━━━━━ Source material

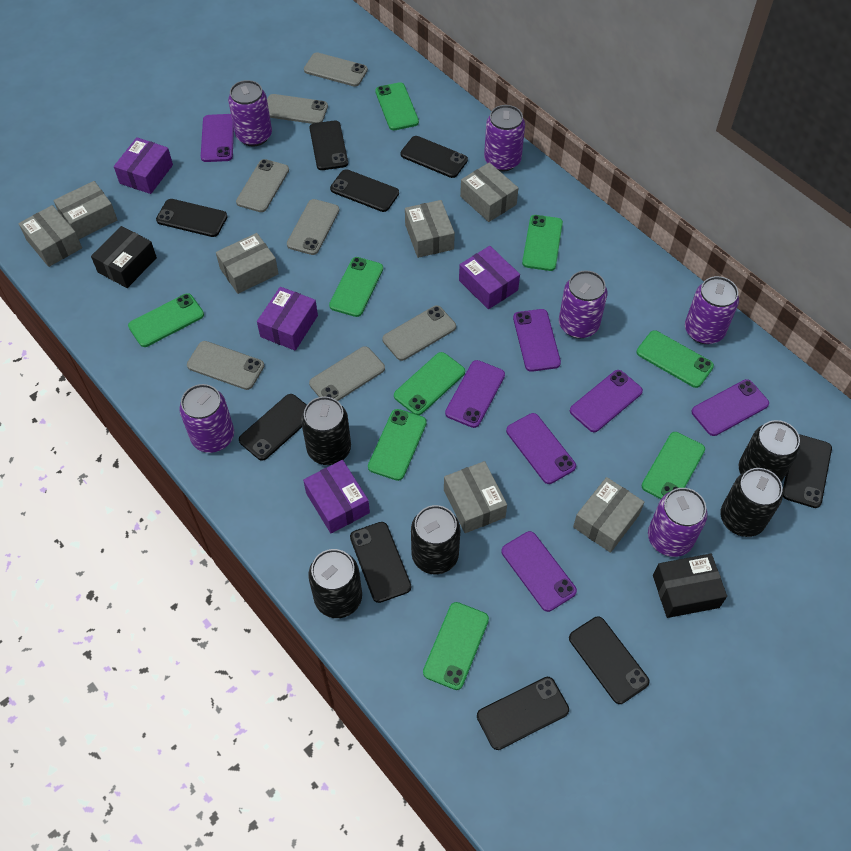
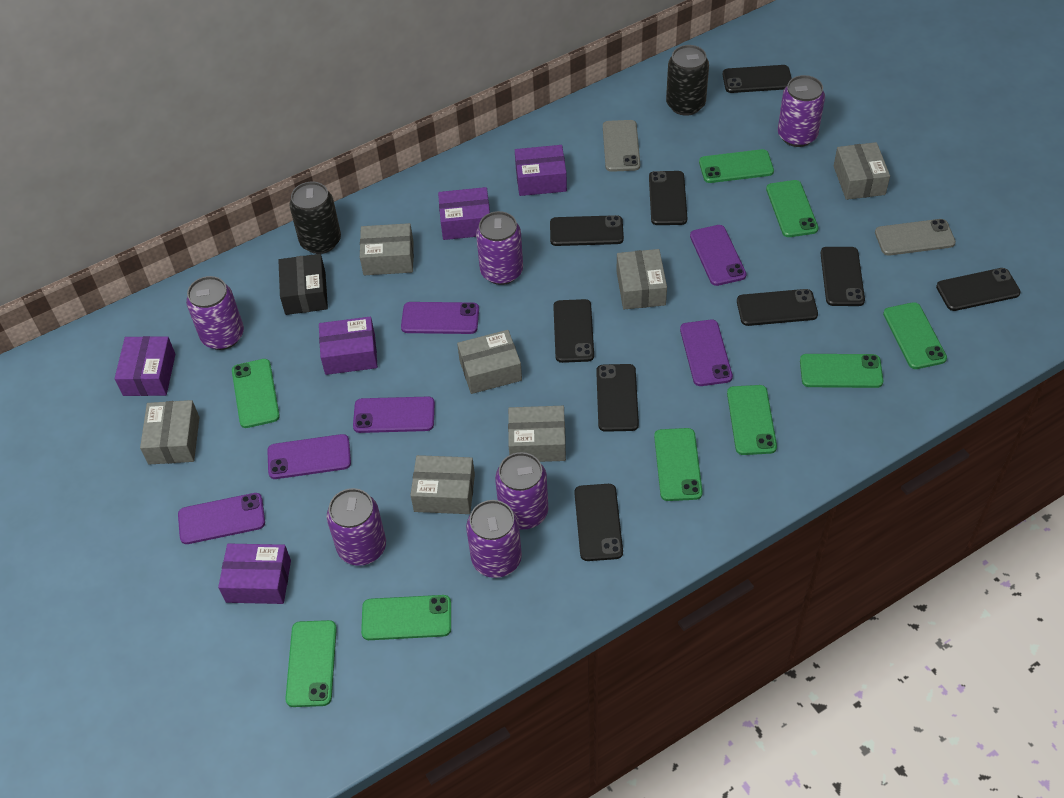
black box: 2 -> 1
black can: 5 -> 2
grey phone: 7 -> 2
purple box: 4 -> 5
purple phone: 7 -> 6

━━━━━━━━━━

- **The problem**:
The records above should be written out in full and unchanged, except that pictures are dropped.

- **Solution**:
black box: 2 -> 1
black can: 5 -> 2
grey phone: 7 -> 2
purple box: 4 -> 5
purple phone: 7 -> 6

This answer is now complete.